Top of Recorded information
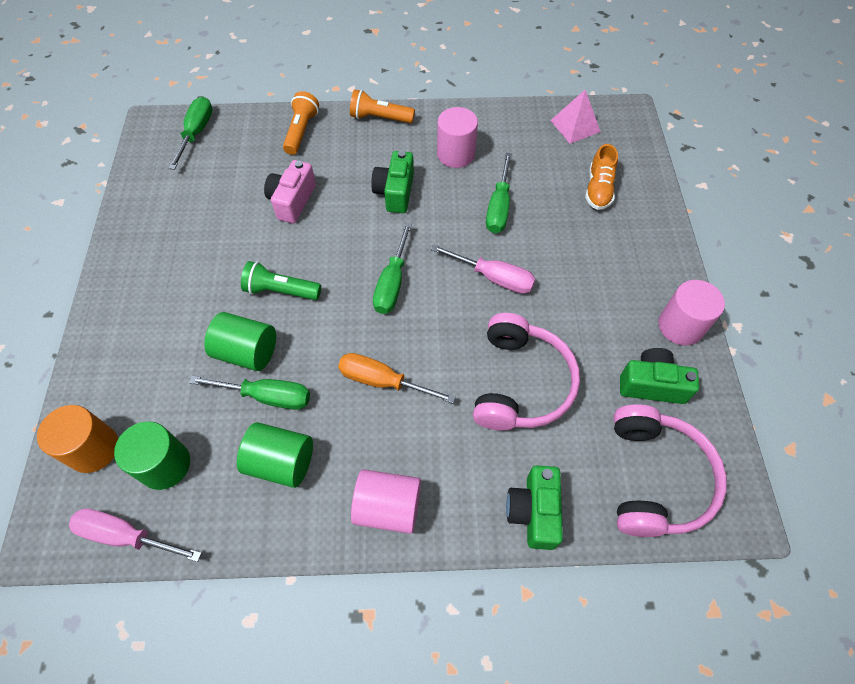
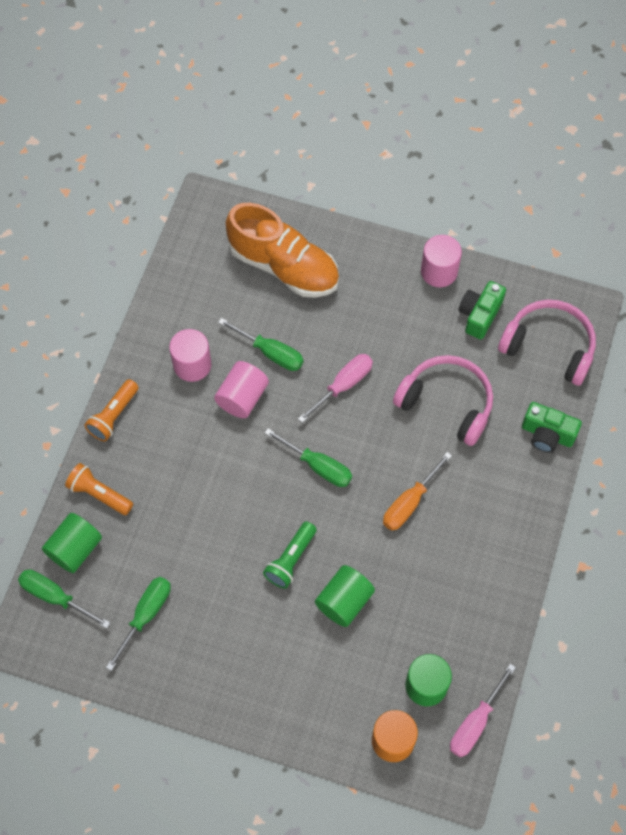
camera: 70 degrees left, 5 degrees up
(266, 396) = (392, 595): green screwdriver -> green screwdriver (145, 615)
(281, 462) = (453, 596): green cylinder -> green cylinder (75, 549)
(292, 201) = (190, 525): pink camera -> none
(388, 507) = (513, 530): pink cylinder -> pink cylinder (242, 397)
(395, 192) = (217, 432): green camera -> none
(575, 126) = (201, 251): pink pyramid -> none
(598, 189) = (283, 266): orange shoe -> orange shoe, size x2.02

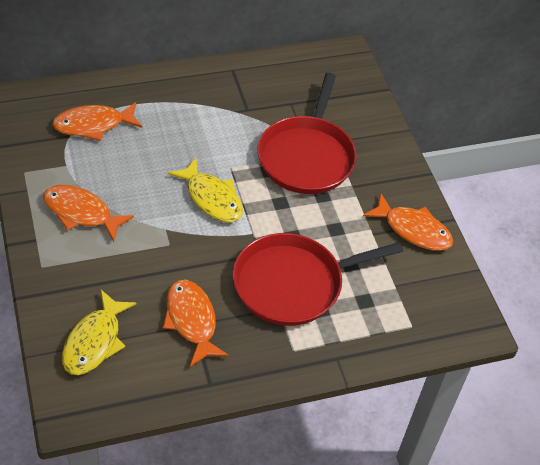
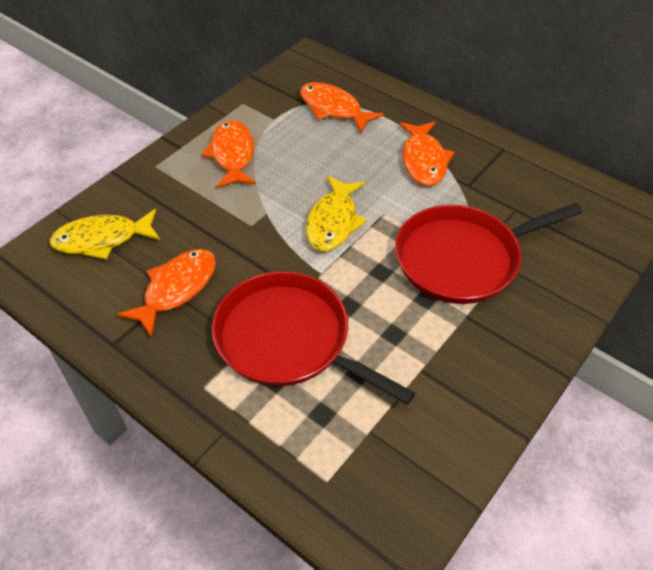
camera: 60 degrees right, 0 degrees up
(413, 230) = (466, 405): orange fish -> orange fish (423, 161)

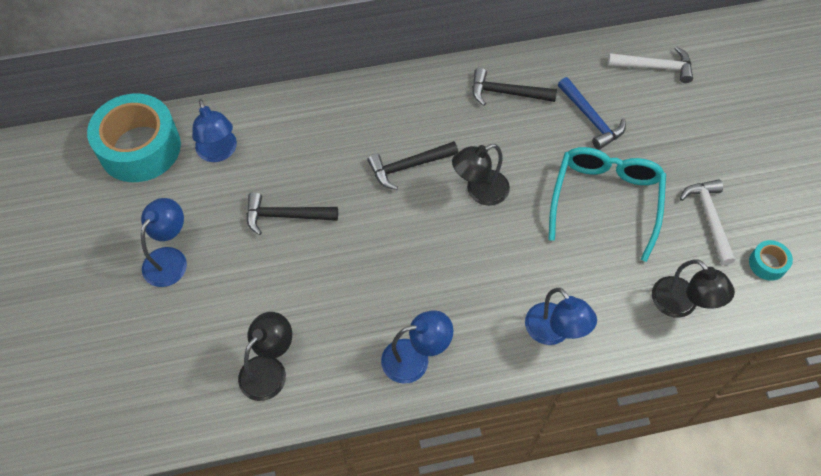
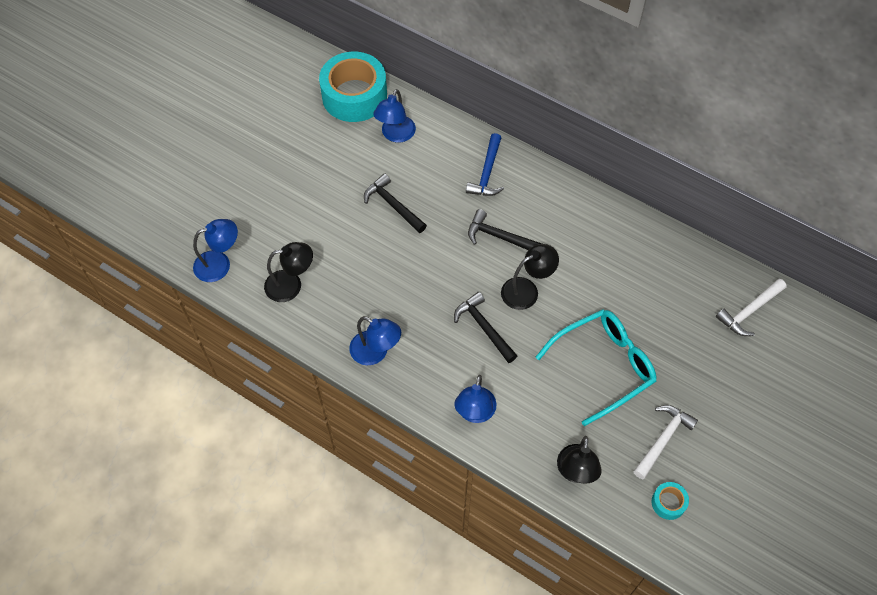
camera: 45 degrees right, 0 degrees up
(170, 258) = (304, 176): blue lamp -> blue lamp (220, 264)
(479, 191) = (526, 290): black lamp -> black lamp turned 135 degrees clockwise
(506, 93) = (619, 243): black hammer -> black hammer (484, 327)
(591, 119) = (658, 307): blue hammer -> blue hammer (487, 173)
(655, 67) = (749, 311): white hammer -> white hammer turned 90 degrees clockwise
Bottom of Recorded information
* Problem to work on
Of the entries above, print exactly those lines that run from the one containing "(266, 396) = (392, 595): green" through the last line, excluding any pictures.

* Output of the exercise
(266, 396) = (392, 595): green screwdriver -> green screwdriver (145, 615)
(281, 462) = (453, 596): green cylinder -> green cylinder (75, 549)
(292, 201) = (190, 525): pink camera -> none
(388, 507) = (513, 530): pink cylinder -> pink cylinder (242, 397)
(395, 192) = (217, 432): green camera -> none
(575, 126) = (201, 251): pink pyramid -> none
(598, 189) = (283, 266): orange shoe -> orange shoe, size x2.02

camera: 60 degrees right, 0 degrees up
(413, 230) = (466, 405): orange fish -> orange fish (423, 161)

camera: 45 degrees right, 0 degrees up
(170, 258) = (304, 176): blue lamp -> blue lamp (220, 264)
(479, 191) = (526, 290): black lamp -> black lamp turned 135 degrees clockwise
(506, 93) = (619, 243): black hammer -> black hammer (484, 327)
(591, 119) = (658, 307): blue hammer -> blue hammer (487, 173)
(655, 67) = (749, 311): white hammer -> white hammer turned 90 degrees clockwise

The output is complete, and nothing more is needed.